EXERCISE INPUTS:
[Start of section]

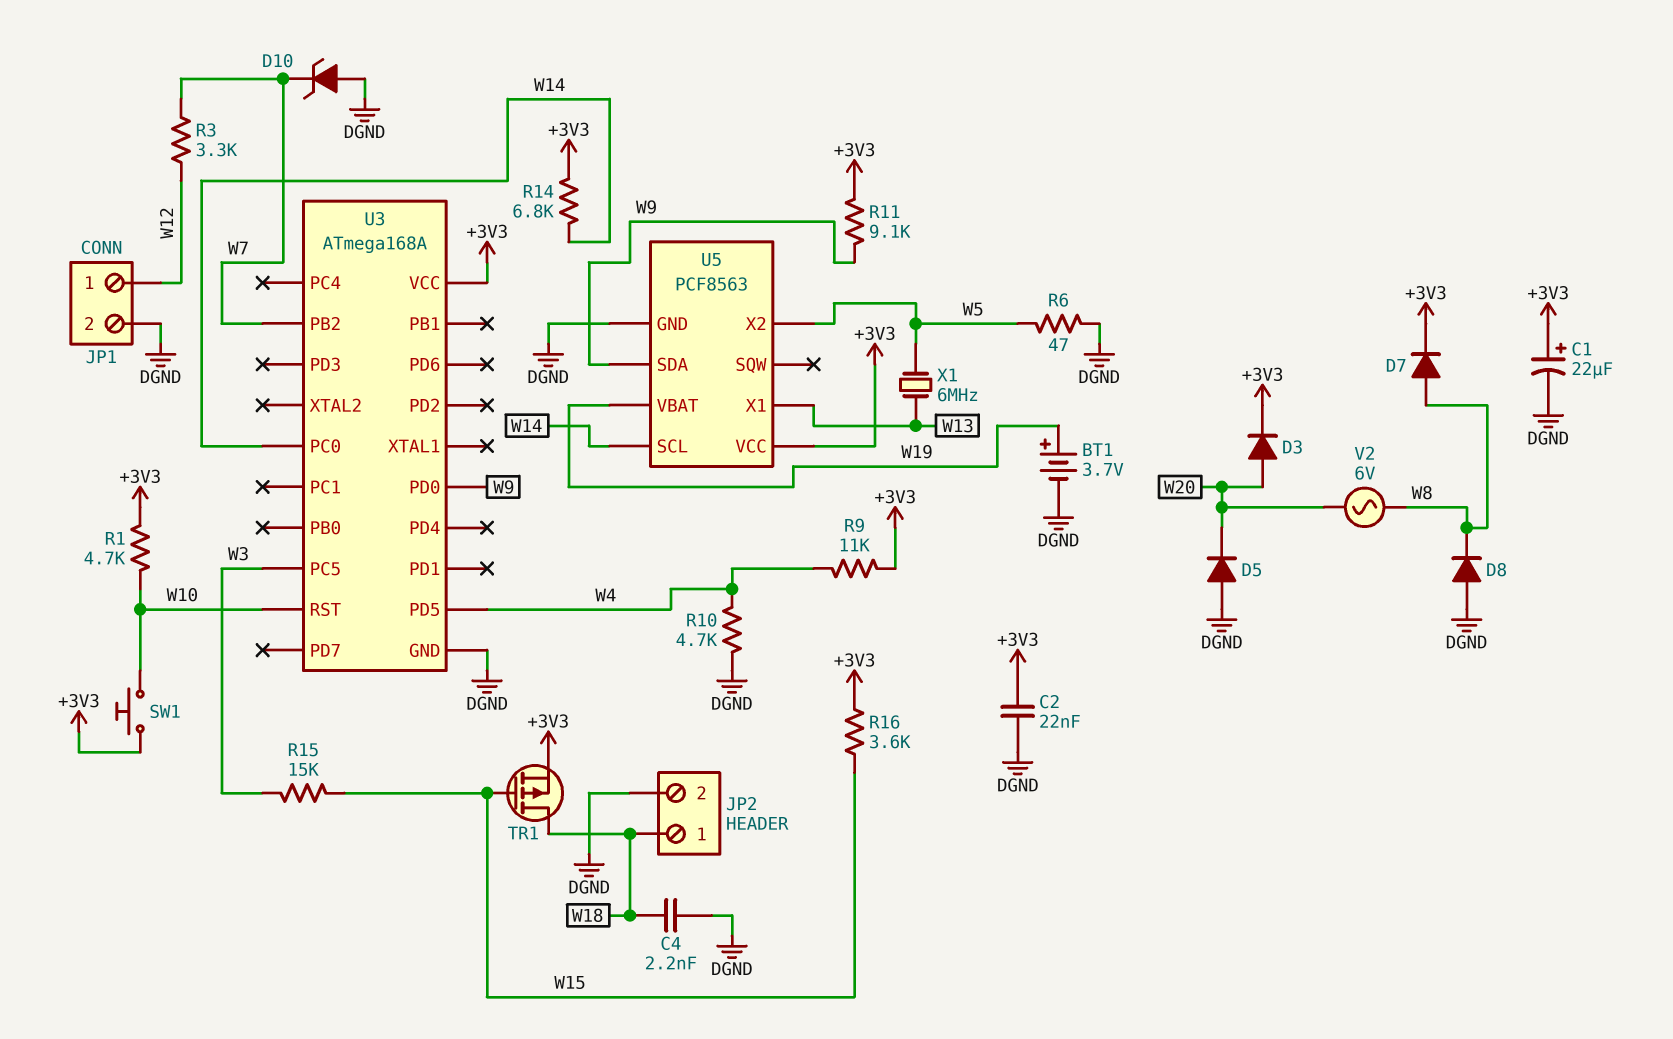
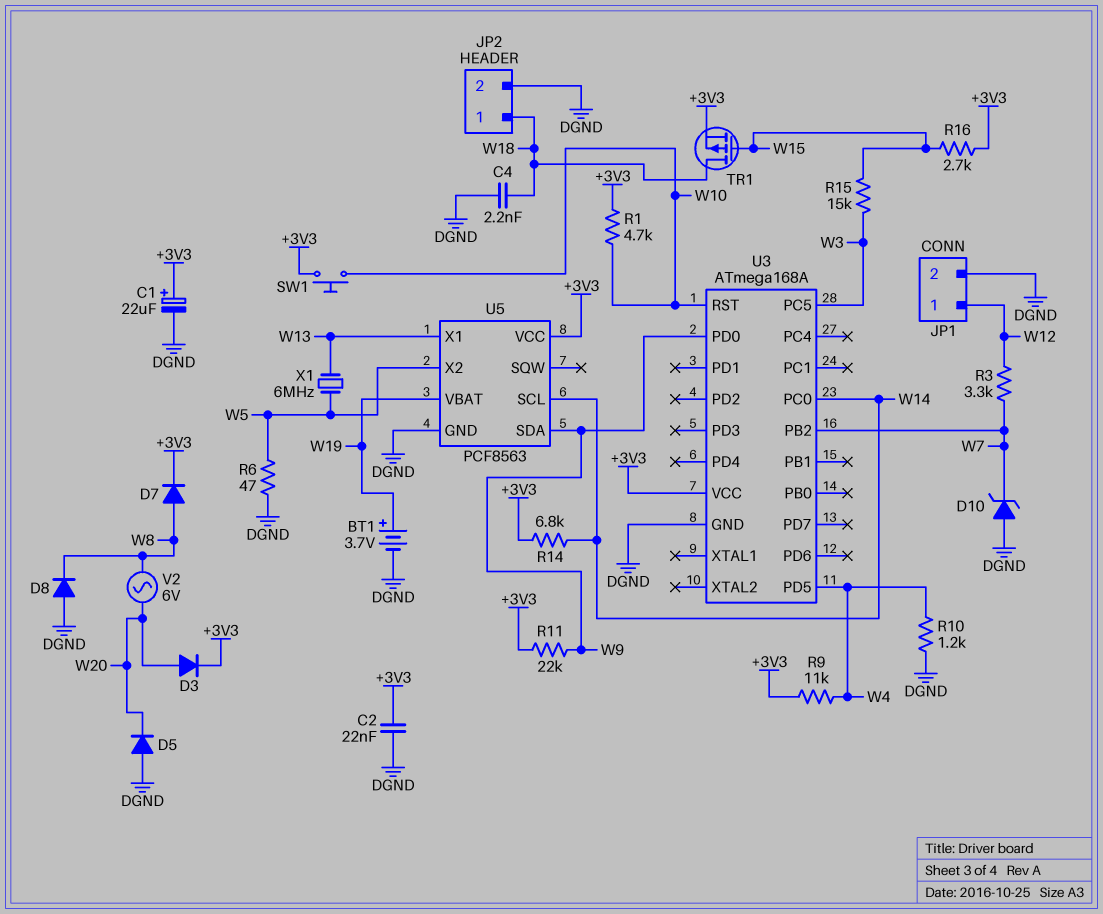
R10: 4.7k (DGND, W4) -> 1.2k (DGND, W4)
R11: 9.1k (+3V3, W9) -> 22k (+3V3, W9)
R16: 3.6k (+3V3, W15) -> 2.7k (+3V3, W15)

[End of section]
[Start of section]

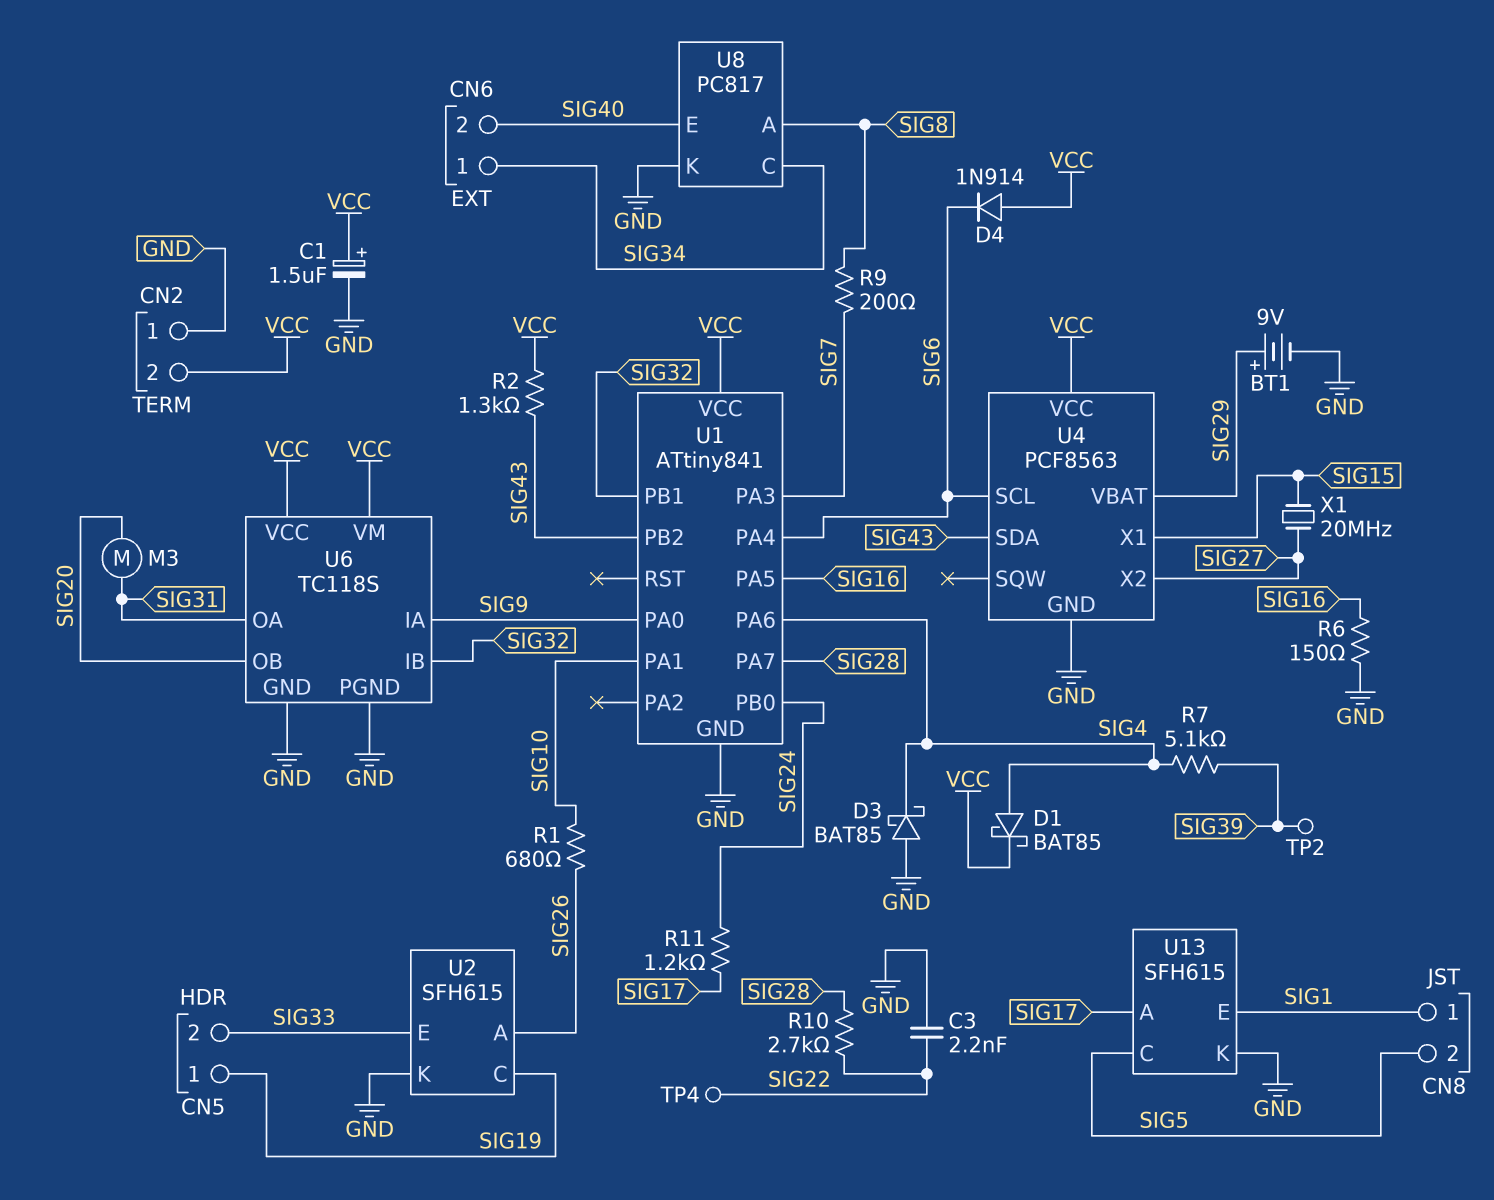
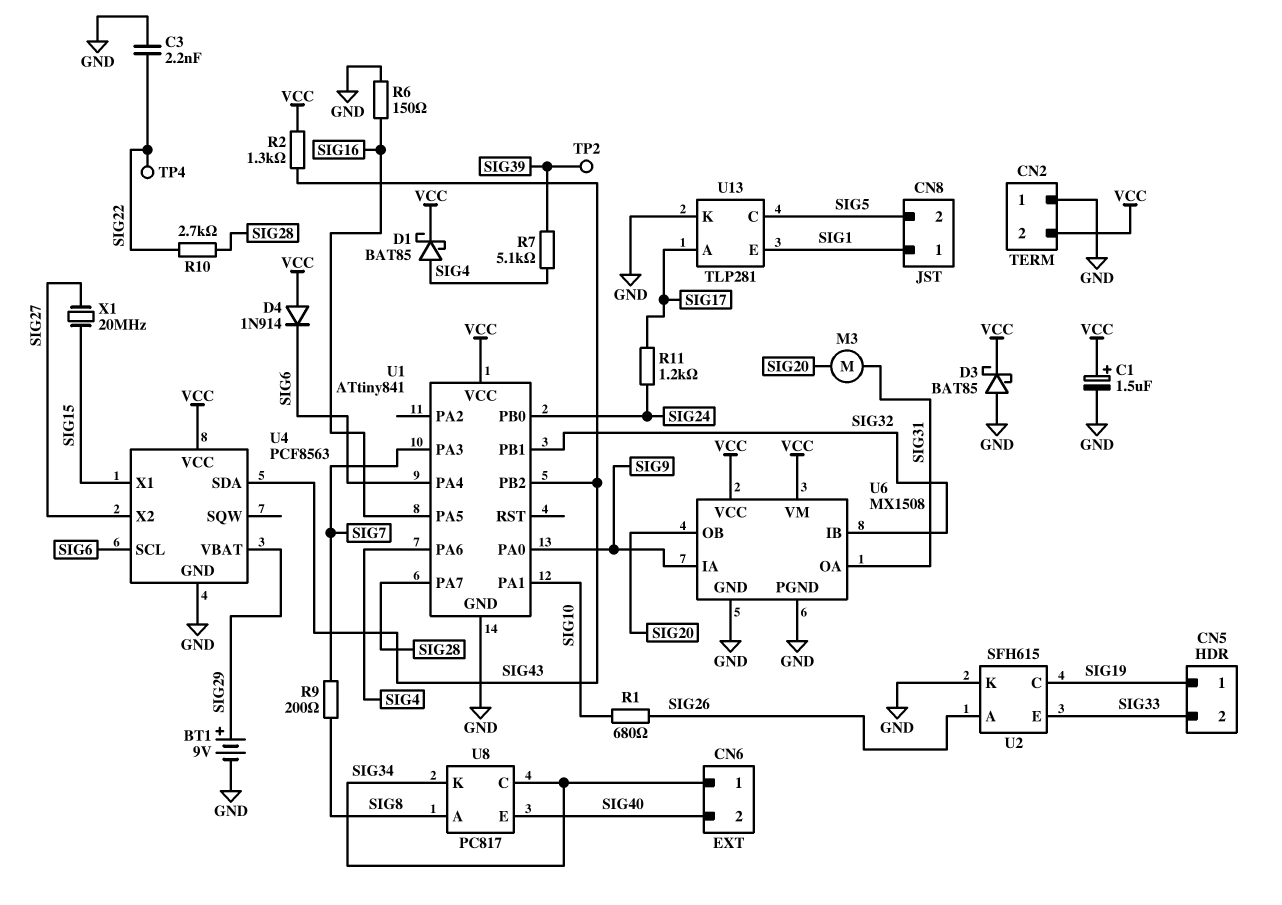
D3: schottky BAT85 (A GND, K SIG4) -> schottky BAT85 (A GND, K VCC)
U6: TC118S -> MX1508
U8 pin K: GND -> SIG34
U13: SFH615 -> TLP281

[End of section]

WHAT TO DO:
Everything starting at the line containing "D3: schottky BAT85" and ending at the line containing "U13: SFH615 -> TLP281" in the records above should be repeated exactly, and only that.

ANSWER FOR THIS EXERCISE:
D3: schottky BAT85 (A GND, K SIG4) -> schottky BAT85 (A GND, K VCC)
U6: TC118S -> MX1508
U8 pin K: GND -> SIG34
U13: SFH615 -> TLP281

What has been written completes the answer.